#### Directive:
Tally the lines of the items below that contain the string "kern", matching case exactly. Reply with the number alone.
-- Start Data supplied --
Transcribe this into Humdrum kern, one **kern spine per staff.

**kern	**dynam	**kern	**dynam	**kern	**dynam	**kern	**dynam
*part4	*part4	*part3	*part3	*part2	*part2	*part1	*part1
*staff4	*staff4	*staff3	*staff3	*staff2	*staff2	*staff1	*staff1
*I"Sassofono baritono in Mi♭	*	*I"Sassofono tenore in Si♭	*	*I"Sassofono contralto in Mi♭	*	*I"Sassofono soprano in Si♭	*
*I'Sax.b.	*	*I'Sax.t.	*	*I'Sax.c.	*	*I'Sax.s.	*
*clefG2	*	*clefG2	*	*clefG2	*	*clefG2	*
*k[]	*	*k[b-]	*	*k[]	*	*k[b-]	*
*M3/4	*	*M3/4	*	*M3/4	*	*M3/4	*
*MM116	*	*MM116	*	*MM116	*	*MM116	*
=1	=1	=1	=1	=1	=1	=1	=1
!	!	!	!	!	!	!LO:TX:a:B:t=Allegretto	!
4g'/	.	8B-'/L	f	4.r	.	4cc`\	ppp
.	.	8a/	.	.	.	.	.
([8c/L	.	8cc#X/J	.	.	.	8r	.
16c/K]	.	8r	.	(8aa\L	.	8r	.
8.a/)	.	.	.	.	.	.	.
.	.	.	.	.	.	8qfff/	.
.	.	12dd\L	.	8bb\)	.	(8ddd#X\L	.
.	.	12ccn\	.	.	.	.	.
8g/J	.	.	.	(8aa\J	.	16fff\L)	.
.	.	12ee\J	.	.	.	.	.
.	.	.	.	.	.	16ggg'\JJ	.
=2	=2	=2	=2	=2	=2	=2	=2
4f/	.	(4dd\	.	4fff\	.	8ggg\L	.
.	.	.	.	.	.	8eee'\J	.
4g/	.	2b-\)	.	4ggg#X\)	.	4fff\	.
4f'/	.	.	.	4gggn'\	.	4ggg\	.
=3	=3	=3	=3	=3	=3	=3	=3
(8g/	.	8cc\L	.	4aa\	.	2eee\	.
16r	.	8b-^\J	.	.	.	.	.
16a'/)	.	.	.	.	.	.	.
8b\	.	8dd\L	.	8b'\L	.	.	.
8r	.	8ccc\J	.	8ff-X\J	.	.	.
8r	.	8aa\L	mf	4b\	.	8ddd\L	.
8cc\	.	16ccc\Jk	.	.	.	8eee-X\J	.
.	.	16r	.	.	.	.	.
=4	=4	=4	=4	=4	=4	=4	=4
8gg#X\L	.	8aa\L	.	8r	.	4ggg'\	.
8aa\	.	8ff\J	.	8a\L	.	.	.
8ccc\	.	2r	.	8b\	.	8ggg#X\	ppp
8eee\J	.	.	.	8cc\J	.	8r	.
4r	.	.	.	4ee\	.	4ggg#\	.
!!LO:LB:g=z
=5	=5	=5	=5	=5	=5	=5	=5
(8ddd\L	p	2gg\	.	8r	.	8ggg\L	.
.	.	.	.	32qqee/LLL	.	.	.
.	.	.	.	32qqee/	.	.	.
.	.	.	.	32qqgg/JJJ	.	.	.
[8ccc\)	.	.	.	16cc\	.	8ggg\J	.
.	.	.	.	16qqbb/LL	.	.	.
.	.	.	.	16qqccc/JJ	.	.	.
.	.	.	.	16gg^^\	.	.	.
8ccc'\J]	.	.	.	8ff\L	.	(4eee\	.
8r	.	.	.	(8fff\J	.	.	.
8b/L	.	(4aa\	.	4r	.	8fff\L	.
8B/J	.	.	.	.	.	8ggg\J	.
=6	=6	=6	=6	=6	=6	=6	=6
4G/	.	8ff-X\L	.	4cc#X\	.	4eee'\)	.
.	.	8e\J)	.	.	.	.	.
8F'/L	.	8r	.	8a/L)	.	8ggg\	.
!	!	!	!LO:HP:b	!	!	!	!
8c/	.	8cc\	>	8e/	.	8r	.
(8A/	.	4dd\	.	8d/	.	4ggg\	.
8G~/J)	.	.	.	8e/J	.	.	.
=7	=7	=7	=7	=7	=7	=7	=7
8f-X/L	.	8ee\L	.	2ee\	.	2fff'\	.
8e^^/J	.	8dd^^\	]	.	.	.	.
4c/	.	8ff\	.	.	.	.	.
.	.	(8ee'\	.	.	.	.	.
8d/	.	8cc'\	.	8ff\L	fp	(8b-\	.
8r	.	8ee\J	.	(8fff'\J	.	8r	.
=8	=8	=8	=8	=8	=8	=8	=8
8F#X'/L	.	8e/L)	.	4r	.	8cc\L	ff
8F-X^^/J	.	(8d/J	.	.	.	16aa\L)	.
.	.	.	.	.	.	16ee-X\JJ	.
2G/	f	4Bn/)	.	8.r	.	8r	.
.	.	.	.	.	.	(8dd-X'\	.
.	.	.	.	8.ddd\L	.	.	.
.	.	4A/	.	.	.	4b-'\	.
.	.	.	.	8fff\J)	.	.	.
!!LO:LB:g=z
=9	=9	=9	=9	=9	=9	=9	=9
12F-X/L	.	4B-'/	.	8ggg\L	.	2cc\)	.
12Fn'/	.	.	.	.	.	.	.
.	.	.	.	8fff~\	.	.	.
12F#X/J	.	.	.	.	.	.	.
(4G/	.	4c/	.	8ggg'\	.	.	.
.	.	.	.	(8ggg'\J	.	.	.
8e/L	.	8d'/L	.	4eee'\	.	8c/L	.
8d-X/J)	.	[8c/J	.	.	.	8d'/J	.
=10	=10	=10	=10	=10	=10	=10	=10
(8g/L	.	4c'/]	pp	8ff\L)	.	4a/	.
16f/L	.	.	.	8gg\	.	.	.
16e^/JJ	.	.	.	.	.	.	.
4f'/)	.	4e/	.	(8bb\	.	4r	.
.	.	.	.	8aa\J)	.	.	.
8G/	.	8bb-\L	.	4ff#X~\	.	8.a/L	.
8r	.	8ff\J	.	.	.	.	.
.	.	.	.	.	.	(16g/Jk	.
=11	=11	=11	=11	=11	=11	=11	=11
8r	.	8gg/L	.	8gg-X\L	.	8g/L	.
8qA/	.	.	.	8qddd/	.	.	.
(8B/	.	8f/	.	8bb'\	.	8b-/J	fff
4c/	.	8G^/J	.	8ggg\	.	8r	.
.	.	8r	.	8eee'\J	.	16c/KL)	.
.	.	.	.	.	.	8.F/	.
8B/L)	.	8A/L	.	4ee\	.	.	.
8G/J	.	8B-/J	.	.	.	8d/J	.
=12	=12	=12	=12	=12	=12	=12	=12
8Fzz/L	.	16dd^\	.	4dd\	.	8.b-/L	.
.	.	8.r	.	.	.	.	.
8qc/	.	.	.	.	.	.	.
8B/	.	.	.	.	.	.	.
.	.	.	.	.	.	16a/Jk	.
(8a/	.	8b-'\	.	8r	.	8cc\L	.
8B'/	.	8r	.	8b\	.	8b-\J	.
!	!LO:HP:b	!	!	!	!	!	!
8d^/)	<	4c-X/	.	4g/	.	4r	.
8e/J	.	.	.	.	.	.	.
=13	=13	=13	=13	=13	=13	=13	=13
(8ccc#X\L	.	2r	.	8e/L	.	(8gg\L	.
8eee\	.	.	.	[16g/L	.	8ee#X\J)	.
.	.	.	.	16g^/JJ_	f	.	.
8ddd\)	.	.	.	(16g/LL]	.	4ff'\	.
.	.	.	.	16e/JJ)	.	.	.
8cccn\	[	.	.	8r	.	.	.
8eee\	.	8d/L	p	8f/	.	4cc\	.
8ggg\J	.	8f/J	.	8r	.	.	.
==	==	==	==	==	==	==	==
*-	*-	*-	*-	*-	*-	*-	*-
-- End Data supplied --
#### Solution for this task:
2